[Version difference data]
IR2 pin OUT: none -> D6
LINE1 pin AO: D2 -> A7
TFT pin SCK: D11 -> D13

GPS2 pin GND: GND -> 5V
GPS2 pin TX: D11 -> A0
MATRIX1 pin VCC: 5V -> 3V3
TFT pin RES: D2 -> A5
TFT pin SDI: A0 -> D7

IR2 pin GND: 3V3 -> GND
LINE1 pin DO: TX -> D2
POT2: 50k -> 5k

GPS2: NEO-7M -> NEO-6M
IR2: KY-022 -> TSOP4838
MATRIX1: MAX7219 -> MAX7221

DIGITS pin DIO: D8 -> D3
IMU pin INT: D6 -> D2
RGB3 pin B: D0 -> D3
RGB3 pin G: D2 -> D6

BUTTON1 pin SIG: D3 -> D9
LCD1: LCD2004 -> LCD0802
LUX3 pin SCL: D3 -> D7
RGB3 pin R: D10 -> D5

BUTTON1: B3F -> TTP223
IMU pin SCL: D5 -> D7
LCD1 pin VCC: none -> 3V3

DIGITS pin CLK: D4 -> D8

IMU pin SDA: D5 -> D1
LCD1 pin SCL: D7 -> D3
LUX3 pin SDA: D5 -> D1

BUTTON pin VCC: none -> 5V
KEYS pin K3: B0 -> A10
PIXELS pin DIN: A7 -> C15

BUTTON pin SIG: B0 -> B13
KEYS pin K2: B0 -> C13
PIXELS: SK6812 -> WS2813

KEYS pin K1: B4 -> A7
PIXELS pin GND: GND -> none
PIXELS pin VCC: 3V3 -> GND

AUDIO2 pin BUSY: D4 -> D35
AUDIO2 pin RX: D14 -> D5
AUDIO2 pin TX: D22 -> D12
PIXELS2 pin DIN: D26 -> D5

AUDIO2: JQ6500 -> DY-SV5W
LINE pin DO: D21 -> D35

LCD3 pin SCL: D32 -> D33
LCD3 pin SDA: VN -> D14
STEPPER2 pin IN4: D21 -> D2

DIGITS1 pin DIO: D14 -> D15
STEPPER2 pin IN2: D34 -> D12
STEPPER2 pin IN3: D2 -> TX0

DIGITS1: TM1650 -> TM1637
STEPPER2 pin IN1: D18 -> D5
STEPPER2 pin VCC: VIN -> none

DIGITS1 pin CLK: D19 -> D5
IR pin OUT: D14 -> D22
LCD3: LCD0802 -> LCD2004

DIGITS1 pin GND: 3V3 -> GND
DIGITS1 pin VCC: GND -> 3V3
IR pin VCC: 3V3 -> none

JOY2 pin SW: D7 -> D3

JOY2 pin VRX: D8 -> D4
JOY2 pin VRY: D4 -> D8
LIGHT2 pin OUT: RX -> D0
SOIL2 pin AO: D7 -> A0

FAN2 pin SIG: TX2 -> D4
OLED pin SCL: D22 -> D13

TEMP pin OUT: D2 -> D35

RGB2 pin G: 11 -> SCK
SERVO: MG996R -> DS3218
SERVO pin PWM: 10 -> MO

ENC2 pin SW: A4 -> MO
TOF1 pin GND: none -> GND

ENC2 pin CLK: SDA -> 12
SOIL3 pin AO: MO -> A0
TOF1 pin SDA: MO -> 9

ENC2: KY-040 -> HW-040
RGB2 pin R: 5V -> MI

[What needs to be done]
Exactly the lines from the one containing "TEMP pin OUT: D2 -> D35" through the final line of the records must appear in your reply, and no others.

[Written response]
TEMP pin OUT: D2 -> D35

RGB2 pin G: 11 -> SCK
SERVO: MG996R -> DS3218
SERVO pin PWM: 10 -> MO

ENC2 pin SW: A4 -> MO
TOF1 pin GND: none -> GND

ENC2 pin CLK: SDA -> 12
SOIL3 pin AO: MO -> A0
TOF1 pin SDA: MO -> 9

ENC2: KY-040 -> HW-040
RGB2 pin R: 5V -> MI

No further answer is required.